# [Exercise instructions]
The entries are to be repeated verbatim, with nothing left out.

# [Supplied entries]
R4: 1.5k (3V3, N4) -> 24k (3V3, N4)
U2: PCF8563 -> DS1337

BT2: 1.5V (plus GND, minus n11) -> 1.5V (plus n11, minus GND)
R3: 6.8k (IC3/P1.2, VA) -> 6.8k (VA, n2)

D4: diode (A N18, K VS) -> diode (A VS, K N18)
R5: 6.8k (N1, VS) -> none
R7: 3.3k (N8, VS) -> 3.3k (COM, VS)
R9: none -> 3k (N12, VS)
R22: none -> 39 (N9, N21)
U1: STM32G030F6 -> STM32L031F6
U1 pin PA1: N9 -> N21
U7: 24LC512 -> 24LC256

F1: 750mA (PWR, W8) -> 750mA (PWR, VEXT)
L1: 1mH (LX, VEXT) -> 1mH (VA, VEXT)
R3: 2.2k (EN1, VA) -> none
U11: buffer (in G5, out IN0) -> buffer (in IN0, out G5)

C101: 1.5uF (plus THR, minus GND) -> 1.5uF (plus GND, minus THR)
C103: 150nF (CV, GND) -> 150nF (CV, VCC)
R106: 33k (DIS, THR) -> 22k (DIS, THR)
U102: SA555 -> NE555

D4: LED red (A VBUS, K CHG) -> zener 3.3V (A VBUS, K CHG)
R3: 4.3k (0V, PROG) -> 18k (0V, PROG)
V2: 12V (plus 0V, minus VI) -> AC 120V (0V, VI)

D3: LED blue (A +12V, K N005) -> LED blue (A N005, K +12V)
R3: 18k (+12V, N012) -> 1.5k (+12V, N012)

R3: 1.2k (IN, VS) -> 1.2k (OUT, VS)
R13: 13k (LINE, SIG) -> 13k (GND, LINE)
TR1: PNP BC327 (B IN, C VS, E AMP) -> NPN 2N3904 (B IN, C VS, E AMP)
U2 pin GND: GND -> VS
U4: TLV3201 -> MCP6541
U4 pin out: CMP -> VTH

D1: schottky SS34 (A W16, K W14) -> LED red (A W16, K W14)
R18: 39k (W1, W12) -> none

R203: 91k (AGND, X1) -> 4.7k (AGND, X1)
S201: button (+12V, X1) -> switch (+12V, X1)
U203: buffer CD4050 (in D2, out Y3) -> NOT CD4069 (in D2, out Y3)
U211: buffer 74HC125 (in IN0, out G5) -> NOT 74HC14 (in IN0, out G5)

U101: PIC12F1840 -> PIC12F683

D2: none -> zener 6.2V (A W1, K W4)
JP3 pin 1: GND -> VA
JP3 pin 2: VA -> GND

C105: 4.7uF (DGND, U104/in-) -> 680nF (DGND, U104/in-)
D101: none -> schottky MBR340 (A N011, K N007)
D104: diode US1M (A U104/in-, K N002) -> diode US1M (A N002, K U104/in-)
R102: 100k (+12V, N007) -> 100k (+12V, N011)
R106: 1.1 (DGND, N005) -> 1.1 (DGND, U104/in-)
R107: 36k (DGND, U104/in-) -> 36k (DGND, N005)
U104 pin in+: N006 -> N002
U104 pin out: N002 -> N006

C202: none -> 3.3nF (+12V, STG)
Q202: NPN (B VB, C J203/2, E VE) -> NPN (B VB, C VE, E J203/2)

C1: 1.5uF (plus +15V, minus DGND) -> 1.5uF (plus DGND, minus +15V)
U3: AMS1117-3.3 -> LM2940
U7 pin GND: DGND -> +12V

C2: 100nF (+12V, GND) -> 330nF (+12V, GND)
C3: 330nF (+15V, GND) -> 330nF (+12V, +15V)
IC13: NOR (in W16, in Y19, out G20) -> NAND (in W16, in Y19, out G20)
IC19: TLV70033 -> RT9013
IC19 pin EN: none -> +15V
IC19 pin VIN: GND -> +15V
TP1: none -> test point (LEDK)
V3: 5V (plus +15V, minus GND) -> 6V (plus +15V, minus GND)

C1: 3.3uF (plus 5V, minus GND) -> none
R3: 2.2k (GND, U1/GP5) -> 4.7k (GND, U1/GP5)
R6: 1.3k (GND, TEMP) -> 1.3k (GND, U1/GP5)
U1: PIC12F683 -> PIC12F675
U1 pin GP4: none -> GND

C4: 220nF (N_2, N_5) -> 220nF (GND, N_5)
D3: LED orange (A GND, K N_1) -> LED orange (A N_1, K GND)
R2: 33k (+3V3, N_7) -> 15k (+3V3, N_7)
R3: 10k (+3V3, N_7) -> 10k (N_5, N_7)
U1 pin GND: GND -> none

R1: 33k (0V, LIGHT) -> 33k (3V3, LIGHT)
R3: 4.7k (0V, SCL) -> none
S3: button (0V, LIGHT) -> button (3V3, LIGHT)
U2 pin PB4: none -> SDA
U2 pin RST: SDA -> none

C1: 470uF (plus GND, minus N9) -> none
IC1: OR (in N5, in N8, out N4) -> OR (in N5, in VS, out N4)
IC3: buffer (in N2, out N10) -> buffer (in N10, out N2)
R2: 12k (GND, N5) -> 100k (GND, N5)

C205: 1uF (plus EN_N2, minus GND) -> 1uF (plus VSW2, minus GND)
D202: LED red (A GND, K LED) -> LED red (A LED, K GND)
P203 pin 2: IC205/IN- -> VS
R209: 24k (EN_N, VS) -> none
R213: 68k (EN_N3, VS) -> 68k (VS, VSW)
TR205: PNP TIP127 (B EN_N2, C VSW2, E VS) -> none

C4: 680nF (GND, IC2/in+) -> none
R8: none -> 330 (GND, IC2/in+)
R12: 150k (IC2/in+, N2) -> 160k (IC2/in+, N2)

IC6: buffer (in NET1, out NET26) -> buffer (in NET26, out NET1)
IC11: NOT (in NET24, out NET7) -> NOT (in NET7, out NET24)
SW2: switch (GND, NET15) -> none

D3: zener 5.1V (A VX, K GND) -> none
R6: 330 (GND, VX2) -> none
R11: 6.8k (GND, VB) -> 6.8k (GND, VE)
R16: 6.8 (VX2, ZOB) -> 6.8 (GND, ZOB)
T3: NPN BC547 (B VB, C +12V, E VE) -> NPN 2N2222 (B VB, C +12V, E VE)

# [Solution]
R4: 1.5k (3V3, N4) -> 24k (3V3, N4)
U2: PCF8563 -> DS1337

BT2: 1.5V (plus GND, minus n11) -> 1.5V (plus n11, minus GND)
R3: 6.8k (IC3/P1.2, VA) -> 6.8k (VA, n2)

D4: diode (A N18, K VS) -> diode (A VS, K N18)
R5: 6.8k (N1, VS) -> none
R7: 3.3k (N8, VS) -> 3.3k (COM, VS)
R9: none -> 3k (N12, VS)
R22: none -> 39 (N9, N21)
U1: STM32G030F6 -> STM32L031F6
U1 pin PA1: N9 -> N21
U7: 24LC512 -> 24LC256

F1: 750mA (PWR, W8) -> 750mA (PWR, VEXT)
L1: 1mH (LX, VEXT) -> 1mH (VA, VEXT)
R3: 2.2k (EN1, VA) -> none
U11: buffer (in G5, out IN0) -> buffer (in IN0, out G5)

C101: 1.5uF (plus THR, minus GND) -> 1.5uF (plus GND, minus THR)
C103: 150nF (CV, GND) -> 150nF (CV, VCC)
R106: 33k (DIS, THR) -> 22k (DIS, THR)
U102: SA555 -> NE555

D4: LED red (A VBUS, K CHG) -> zener 3.3V (A VBUS, K CHG)
R3: 4.3k (0V, PROG) -> 18k (0V, PROG)
V2: 12V (plus 0V, minus VI) -> AC 120V (0V, VI)

D3: LED blue (A +12V, K N005) -> LED blue (A N005, K +12V)
R3: 18k (+12V, N012) -> 1.5k (+12V, N012)

R3: 1.2k (IN, VS) -> 1.2k (OUT, VS)
R13: 13k (LINE, SIG) -> 13k (GND, LINE)
TR1: PNP BC327 (B IN, C VS, E AMP) -> NPN 2N3904 (B IN, C VS, E AMP)
U2 pin GND: GND -> VS
U4: TLV3201 -> MCP6541
U4 pin out: CMP -> VTH

D1: schottky SS34 (A W16, K W14) -> LED red (A W16, K W14)
R18: 39k (W1, W12) -> none

R203: 91k (AGND, X1) -> 4.7k (AGND, X1)
S201: button (+12V, X1) -> switch (+12V, X1)
U203: buffer CD4050 (in D2, out Y3) -> NOT CD4069 (in D2, out Y3)
U211: buffer 74HC125 (in IN0, out G5) -> NOT 74HC14 (in IN0, out G5)

U101: PIC12F1840 -> PIC12F683

D2: none -> zener 6.2V (A W1, K W4)
JP3 pin 1: GND -> VA
JP3 pin 2: VA -> GND

C105: 4.7uF (DGND, U104/in-) -> 680nF (DGND, U104/in-)
D101: none -> schottky MBR340 (A N011, K N007)
D104: diode US1M (A U104/in-, K N002) -> diode US1M (A N002, K U104/in-)
R102: 100k (+12V, N007) -> 100k (+12V, N011)
R106: 1.1 (DGND, N005) -> 1.1 (DGND, U104/in-)
R107: 36k (DGND, U104/in-) -> 36k (DGND, N005)
U104 pin in+: N006 -> N002
U104 pin out: N002 -> N006

C202: none -> 3.3nF (+12V, STG)
Q202: NPN (B VB, C J203/2, E VE) -> NPN (B VB, C VE, E J203/2)

C1: 1.5uF (plus +15V, minus DGND) -> 1.5uF (plus DGND, minus +15V)
U3: AMS1117-3.3 -> LM2940
U7 pin GND: DGND -> +12V

C2: 100nF (+12V, GND) -> 330nF (+12V, GND)
C3: 330nF (+15V, GND) -> 330nF (+12V, +15V)
IC13: NOR (in W16, in Y19, out G20) -> NAND (in W16, in Y19, out G20)
IC19: TLV70033 -> RT9013
IC19 pin EN: none -> +15V
IC19 pin VIN: GND -> +15V
TP1: none -> test point (LEDK)
V3: 5V (plus +15V, minus GND) -> 6V (plus +15V, minus GND)

C1: 3.3uF (plus 5V, minus GND) -> none
R3: 2.2k (GND, U1/GP5) -> 4.7k (GND, U1/GP5)
R6: 1.3k (GND, TEMP) -> 1.3k (GND, U1/GP5)
U1: PIC12F683 -> PIC12F675
U1 pin GP4: none -> GND

C4: 220nF (N_2, N_5) -> 220nF (GND, N_5)
D3: LED orange (A GND, K N_1) -> LED orange (A N_1, K GND)
R2: 33k (+3V3, N_7) -> 15k (+3V3, N_7)
R3: 10k (+3V3, N_7) -> 10k (N_5, N_7)
U1 pin GND: GND -> none

R1: 33k (0V, LIGHT) -> 33k (3V3, LIGHT)
R3: 4.7k (0V, SCL) -> none
S3: button (0V, LIGHT) -> button (3V3, LIGHT)
U2 pin PB4: none -> SDA
U2 pin RST: SDA -> none

C1: 470uF (plus GND, minus N9) -> none
IC1: OR (in N5, in N8, out N4) -> OR (in N5, in VS, out N4)
IC3: buffer (in N2, out N10) -> buffer (in N10, out N2)
R2: 12k (GND, N5) -> 100k (GND, N5)

C205: 1uF (plus EN_N2, minus GND) -> 1uF (plus VSW2, minus GND)
D202: LED red (A GND, K LED) -> LED red (A LED, K GND)
P203 pin 2: IC205/IN- -> VS
R209: 24k (EN_N, VS) -> none
R213: 68k (EN_N3, VS) -> 68k (VS, VSW)
TR205: PNP TIP127 (B EN_N2, C VSW2, E VS) -> none

C4: 680nF (GND, IC2/in+) -> none
R8: none -> 330 (GND, IC2/in+)
R12: 150k (IC2/in+, N2) -> 160k (IC2/in+, N2)

IC6: buffer (in NET1, out NET26) -> buffer (in NET26, out NET1)
IC11: NOT (in NET24, out NET7) -> NOT (in NET7, out NET24)
SW2: switch (GND, NET15) -> none

D3: zener 5.1V (A VX, K GND) -> none
R6: 330 (GND, VX2) -> none
R11: 6.8k (GND, VB) -> 6.8k (GND, VE)
R16: 6.8 (VX2, ZOB) -> 6.8 (GND, ZOB)
T3: NPN BC547 (B VB, C +12V, E VE) -> NPN 2N2222 (B VB, C +12V, E VE)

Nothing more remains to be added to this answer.